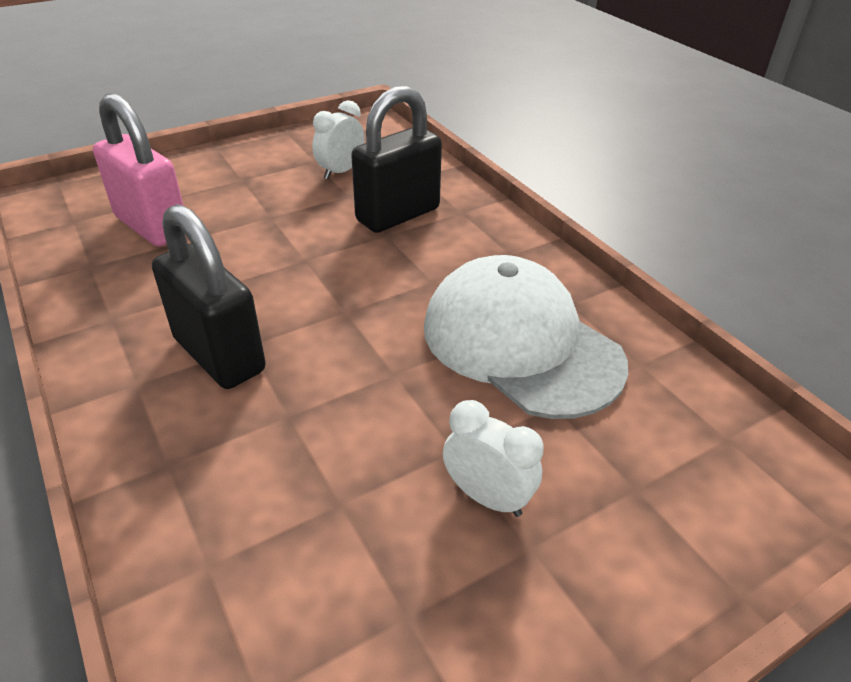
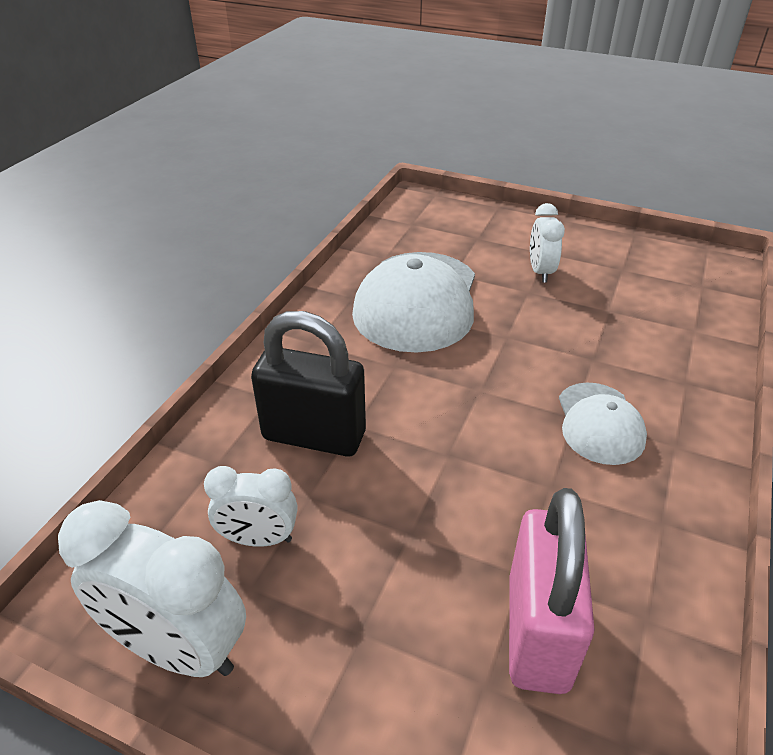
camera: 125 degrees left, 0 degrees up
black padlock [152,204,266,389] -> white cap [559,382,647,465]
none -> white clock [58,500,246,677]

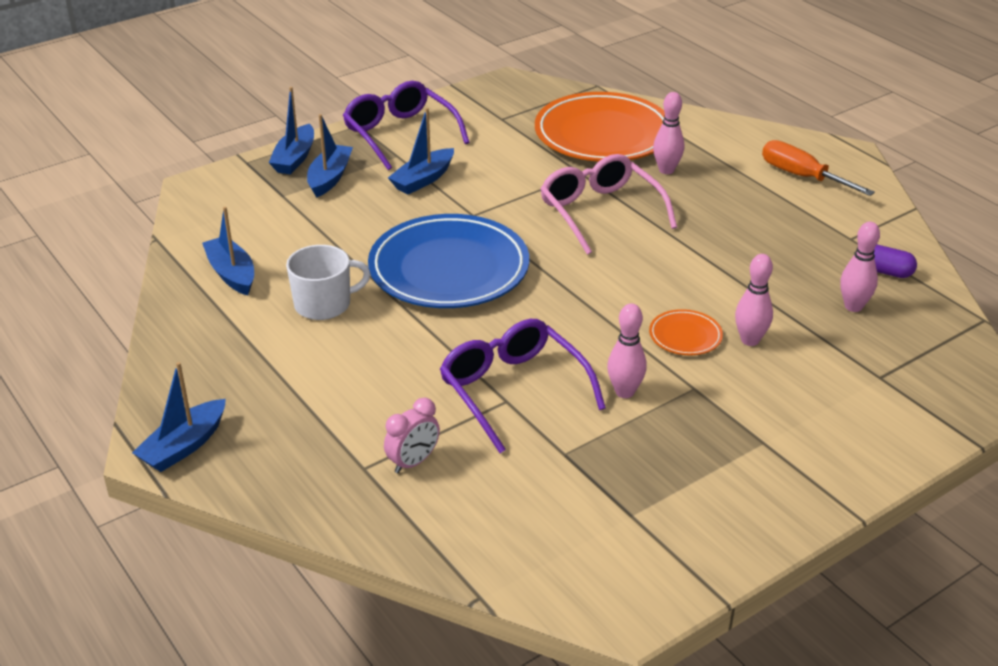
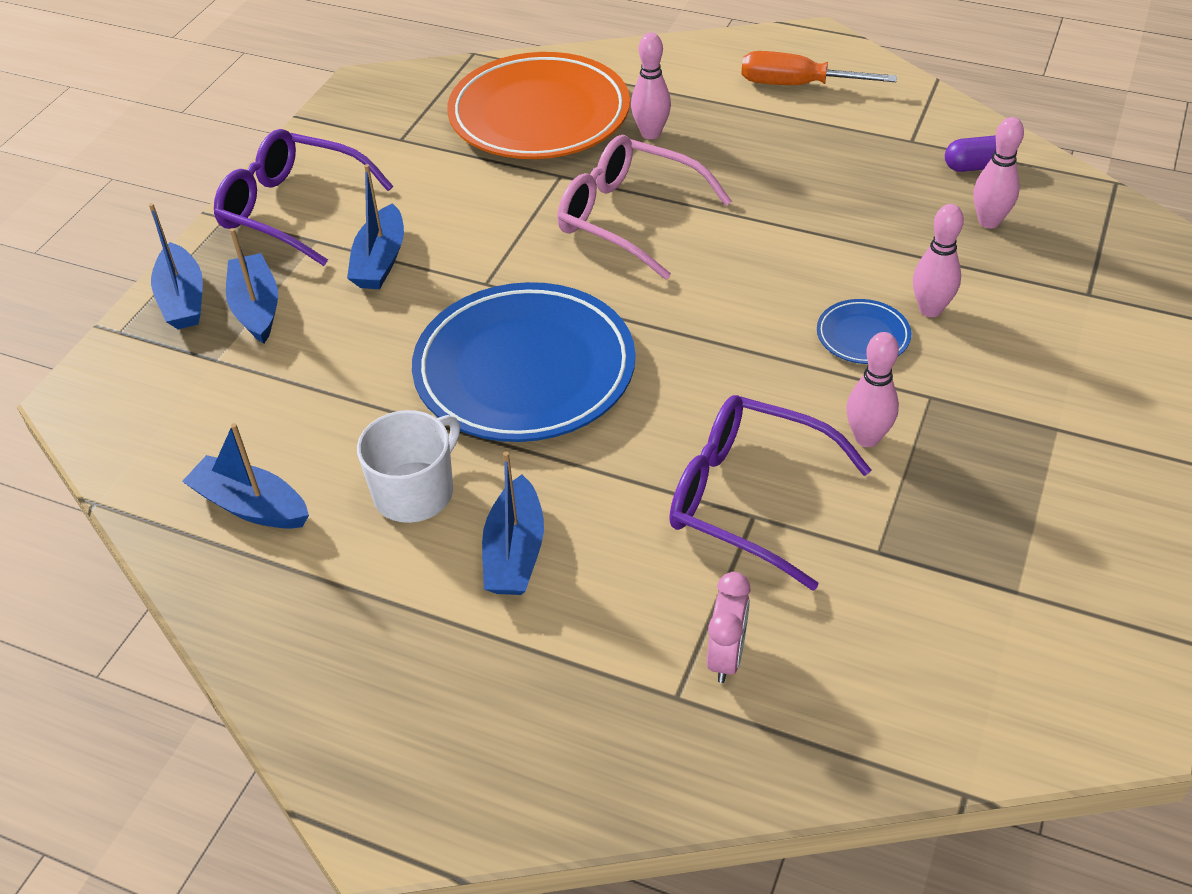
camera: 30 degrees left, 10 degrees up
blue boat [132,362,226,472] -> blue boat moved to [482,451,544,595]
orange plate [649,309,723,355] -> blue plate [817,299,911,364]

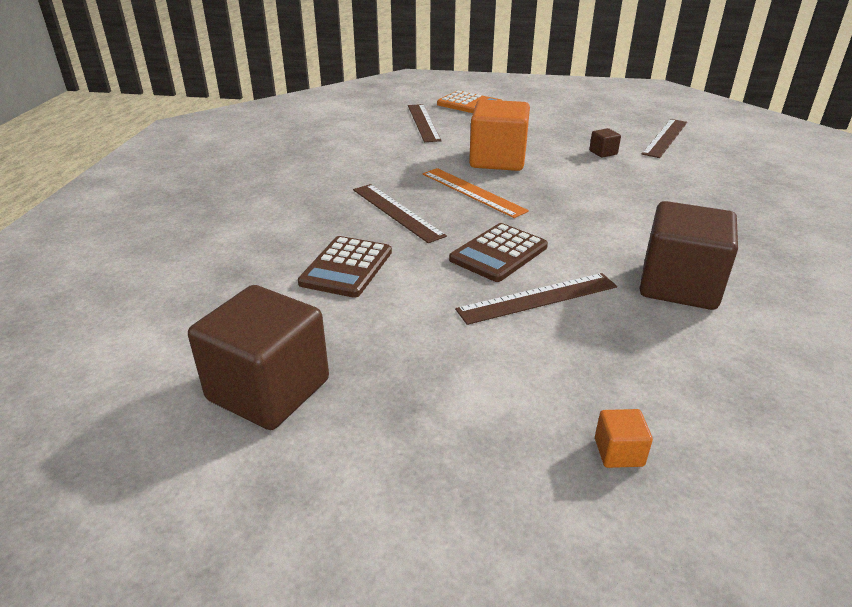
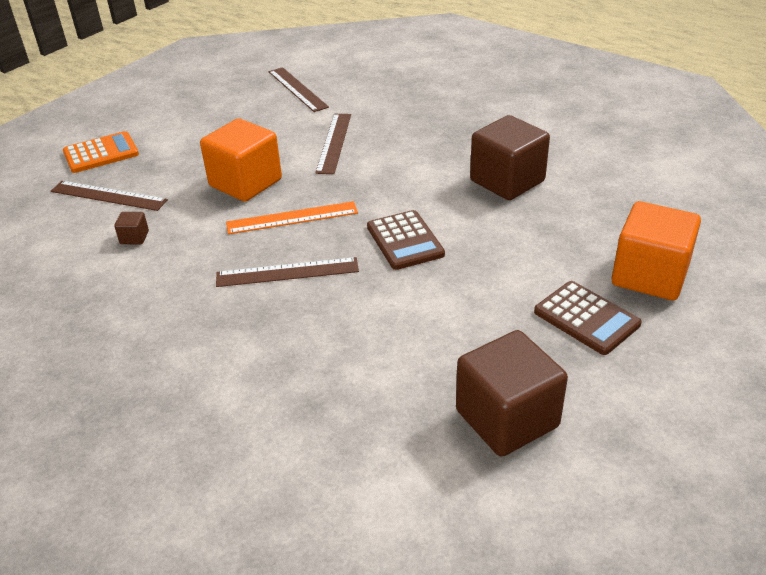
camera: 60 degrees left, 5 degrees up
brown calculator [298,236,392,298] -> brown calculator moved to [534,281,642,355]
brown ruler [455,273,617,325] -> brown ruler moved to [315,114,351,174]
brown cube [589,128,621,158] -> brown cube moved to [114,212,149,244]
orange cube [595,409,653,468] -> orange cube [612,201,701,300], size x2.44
• • •
■ **The task**:
Among the records, find every line holding the word "left" and copy it.

■ **Answer to the problem**:
camera: 125 degrees left, 0 degrees up
camera: 30 degrees left, 10 degrees up
camera: 60 degrees left, 5 degrees up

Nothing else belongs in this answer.